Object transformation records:
= Beginning of Section =

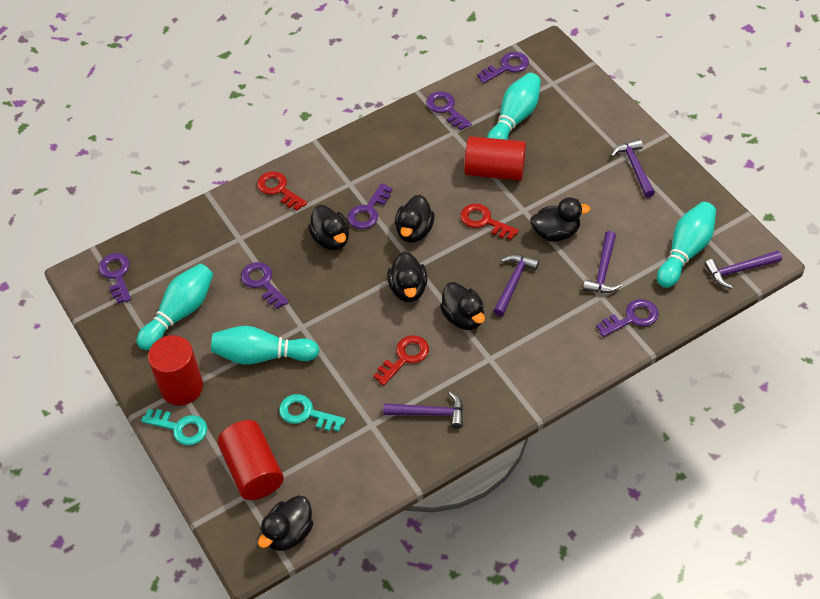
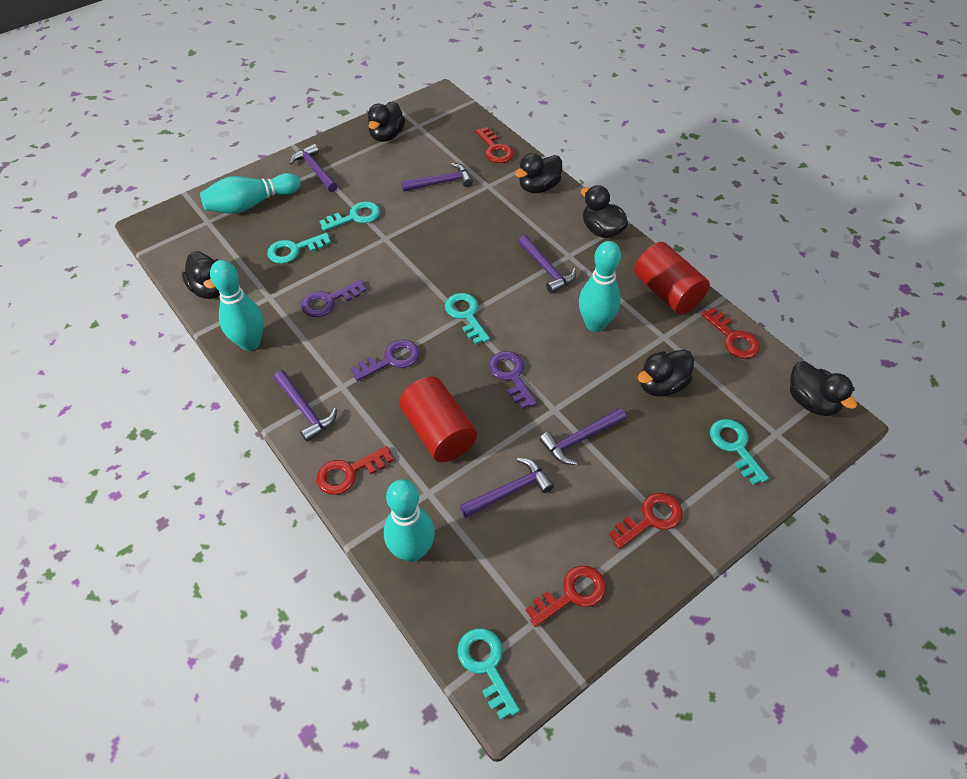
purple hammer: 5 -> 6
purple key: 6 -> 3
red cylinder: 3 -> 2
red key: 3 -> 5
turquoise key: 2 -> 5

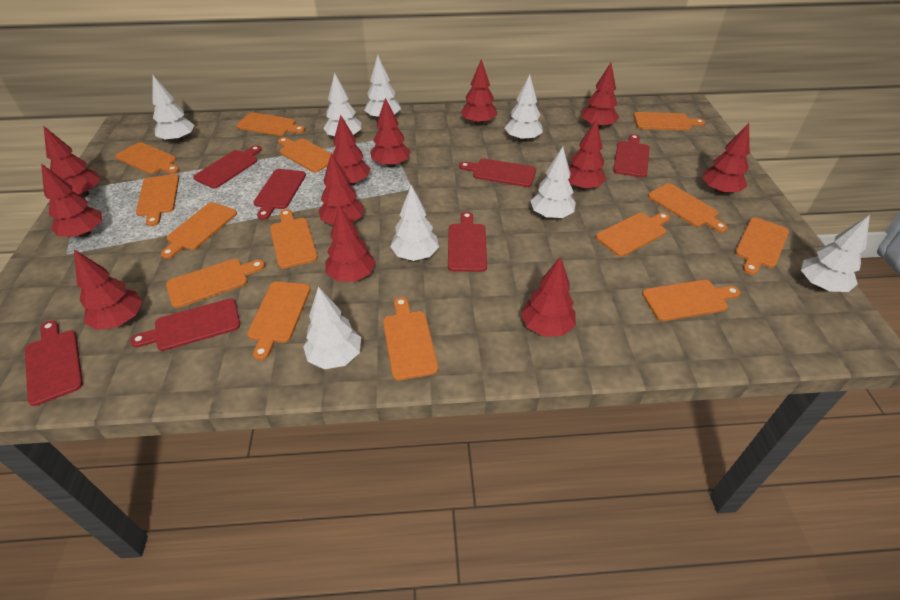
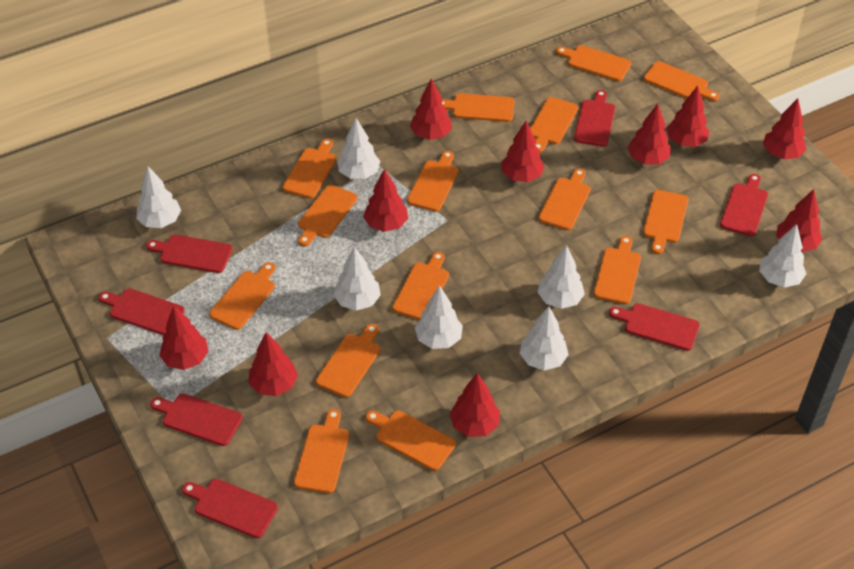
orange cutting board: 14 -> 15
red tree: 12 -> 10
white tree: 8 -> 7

= End of Section =

What is needed —
Nothing but the lines from the line with "red cylinder: 3 -> 2" through the last line of the data above should be printed, exactly as written and without pictures.

Answer to this exercise —
red cylinder: 3 -> 2
red key: 3 -> 5
turquoise key: 2 -> 5

orange cutting board: 14 -> 15
red tree: 12 -> 10
white tree: 8 -> 7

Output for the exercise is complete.